- [Directions for this task]: Find how many lines of the records hold the string "moved" and reply with only that total.

- [Records to process]:
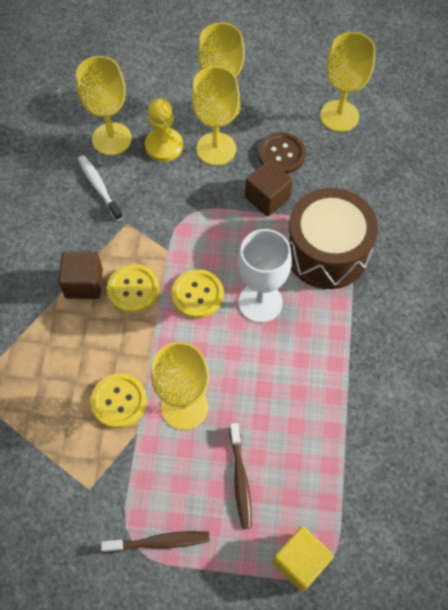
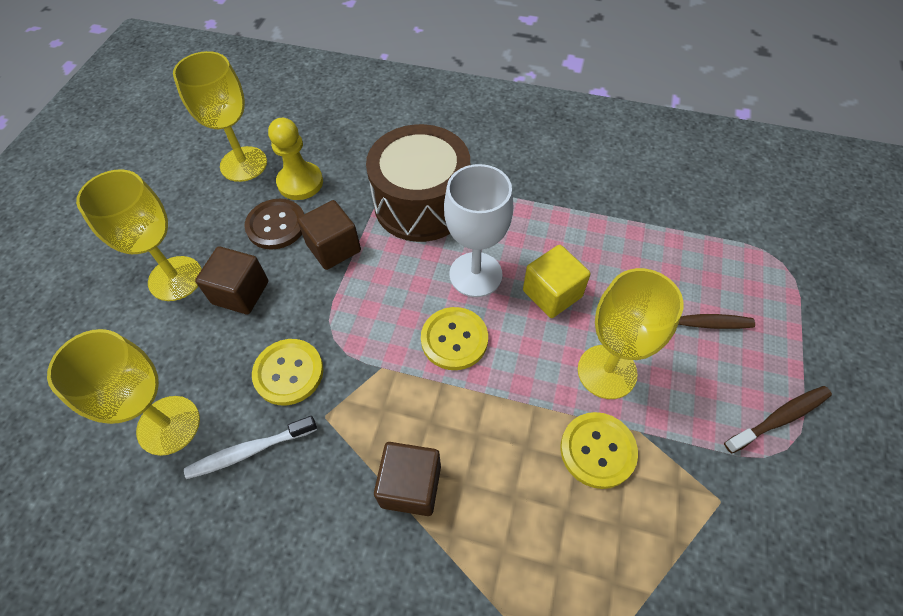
camera: 80 degrees left, 5 degrees down
brown toothbrush [101,531,210,553] -> brown toothbrush turned 60 degrees clockwise [724,386,832,453]
yellow button [107,264,159,313] -> yellow button moved to [252,339,323,405]
yellow pawn [145,98,183,162] -> yellow pawn moved to [268,118,323,200]
yellow goblet [191,66,240,165] -> brown cube [195,246,268,314]
yellow cube [272,526,334,592] -> yellow cube moved to [523,245,590,318]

- [Answer box]: 3